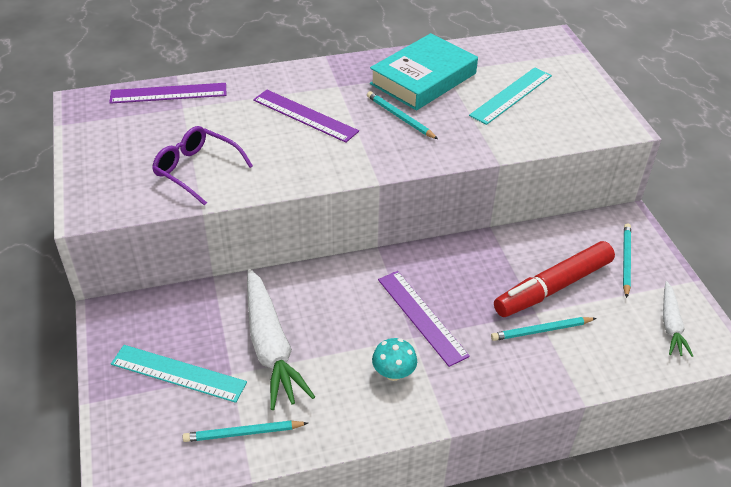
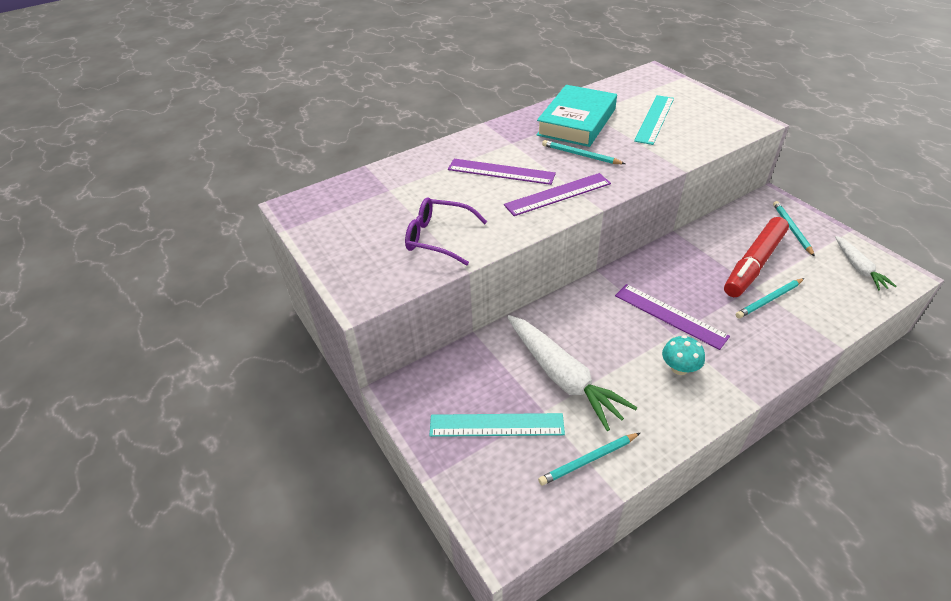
camera: 15 degrees left, 0 degrees up
(168, 93) = (368, 181): purple ruler -> purple ruler (558, 194)

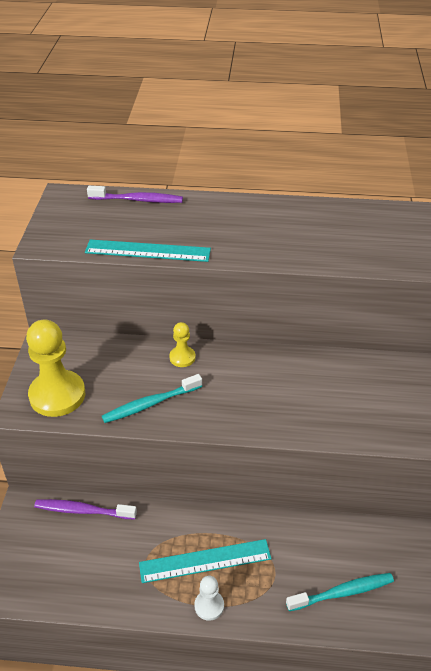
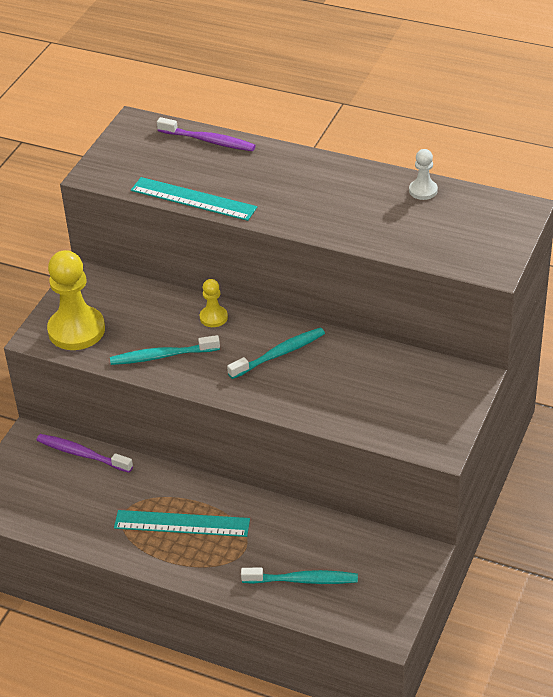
camera: 20 degrees right, 0 degrees up
(209, 606) = (169, 561): white pawn -> white pawn (423, 190)
(257, 380) = (279, 354): none -> turquoise toothbrush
○ ○ ○ ○
EXERCISE - Retype the records exactly. Any image in them should not appear in what you write.

RESULT OF THE EXERCISE -
camera: 15 degrees left, 0 degrees up
(168, 93) = (368, 181): purple ruler -> purple ruler (558, 194)

camera: 20 degrees right, 0 degrees up
(209, 606) = (169, 561): white pawn -> white pawn (423, 190)
(257, 380) = (279, 354): none -> turquoise toothbrush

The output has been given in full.